DATASET EXTRACT →
-=-=-

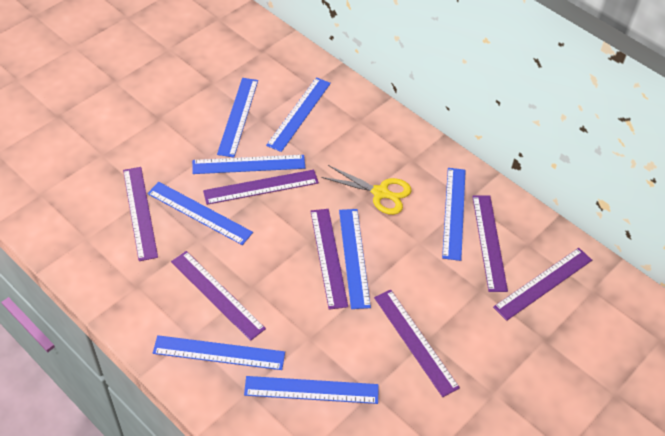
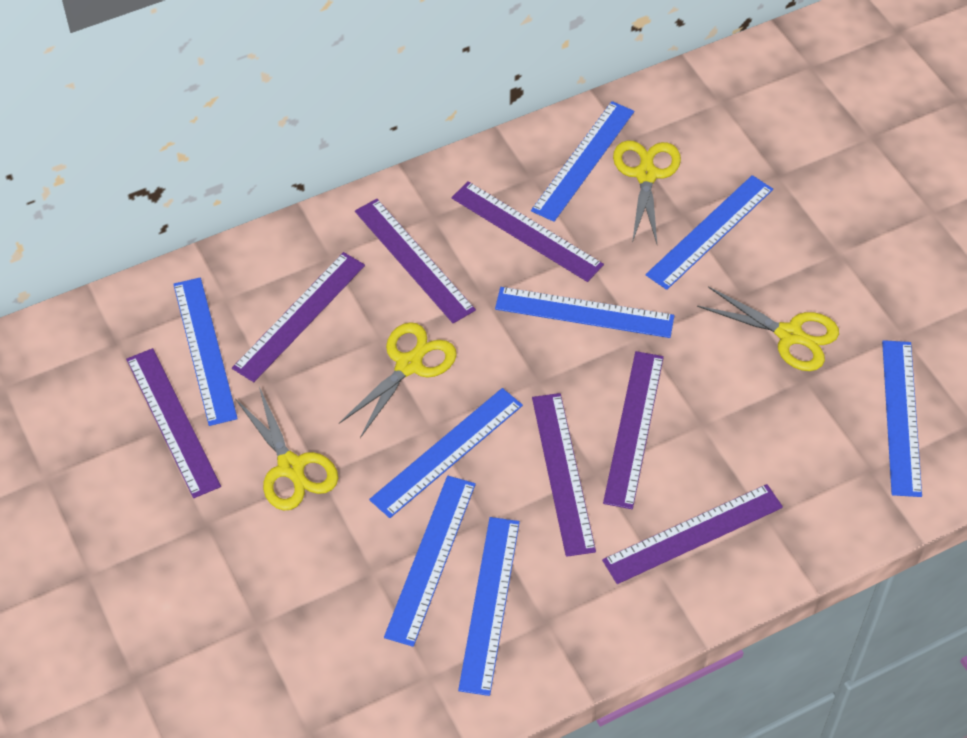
yellow scissors: 1 -> 4

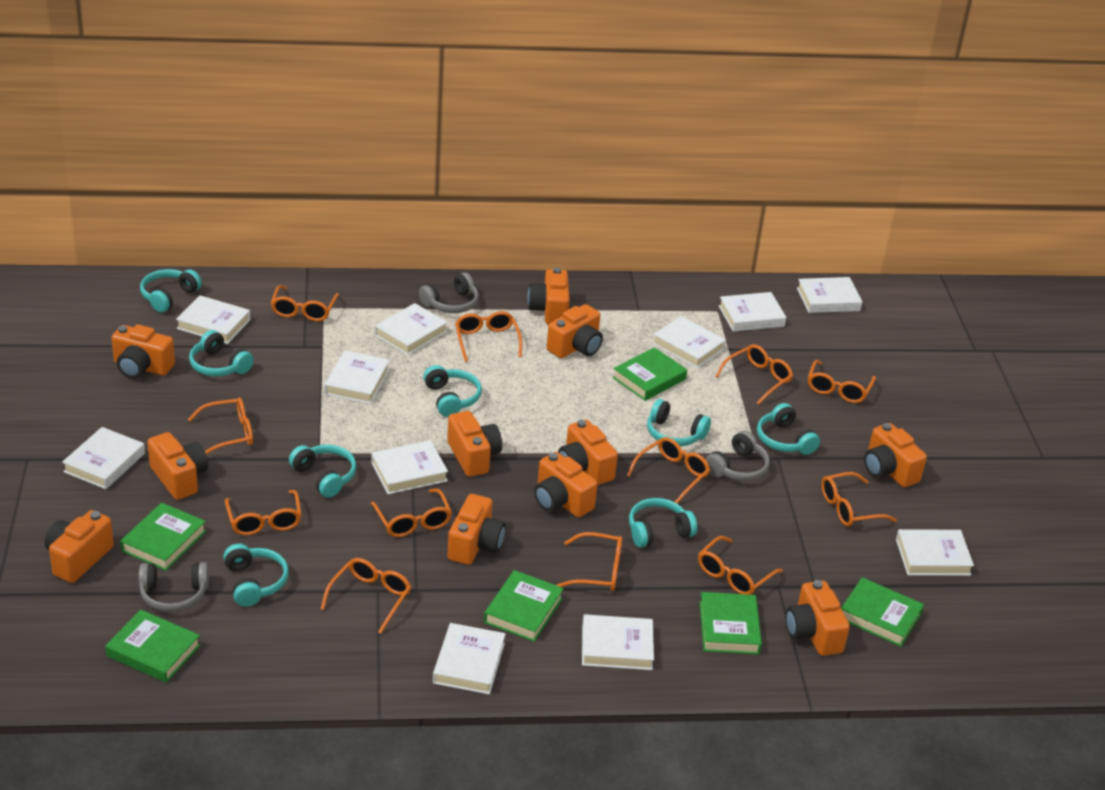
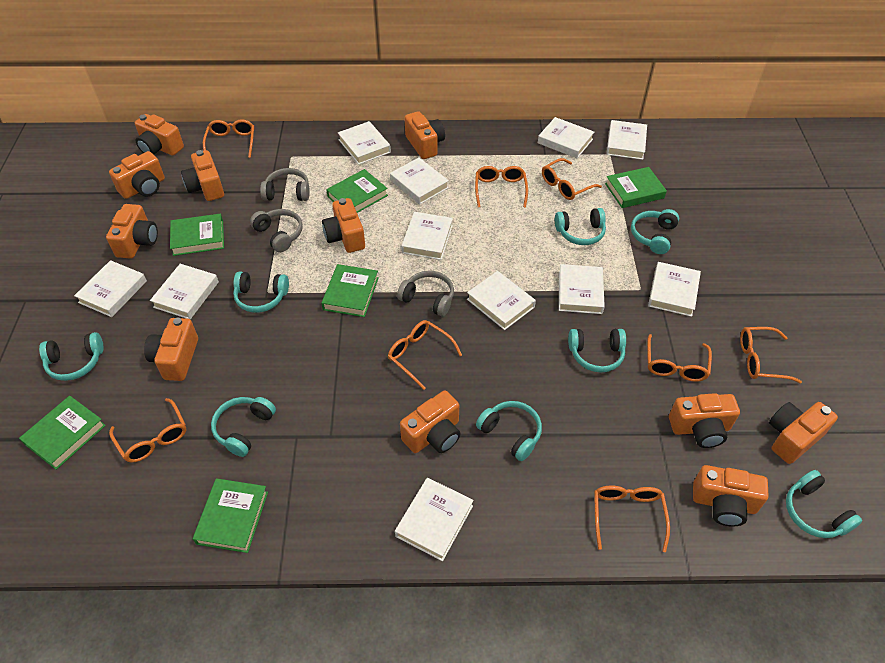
orange glasses: 12 -> 8

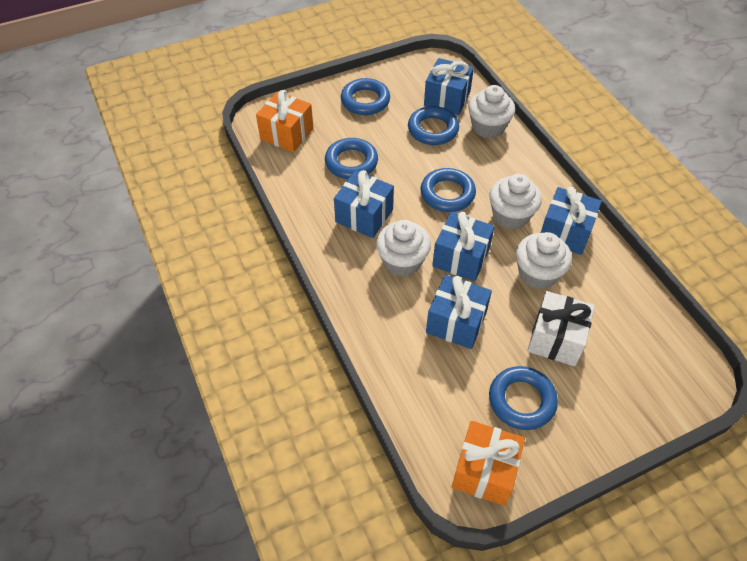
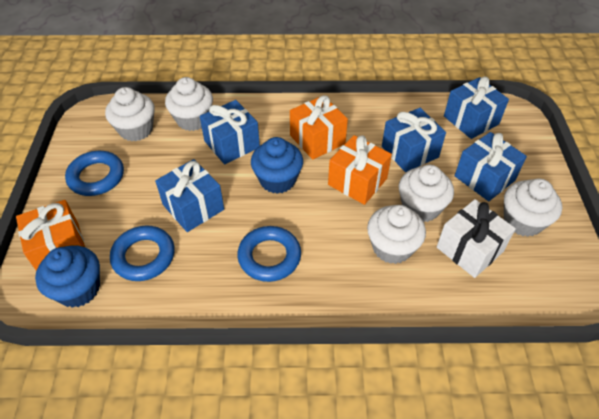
blue cupcake: 0 -> 2
blue ring: 5 -> 3
orange gift: 2 -> 3
white cupcake: 4 -> 5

-=-=-

DIRECTIONS →
The expected output is every entry above, retyped exactly, with the pictures removed.

WRITTEN RESPONSE →
yellow scissors: 1 -> 4

orange glasses: 12 -> 8

blue cupcake: 0 -> 2
blue ring: 5 -> 3
orange gift: 2 -> 3
white cupcake: 4 -> 5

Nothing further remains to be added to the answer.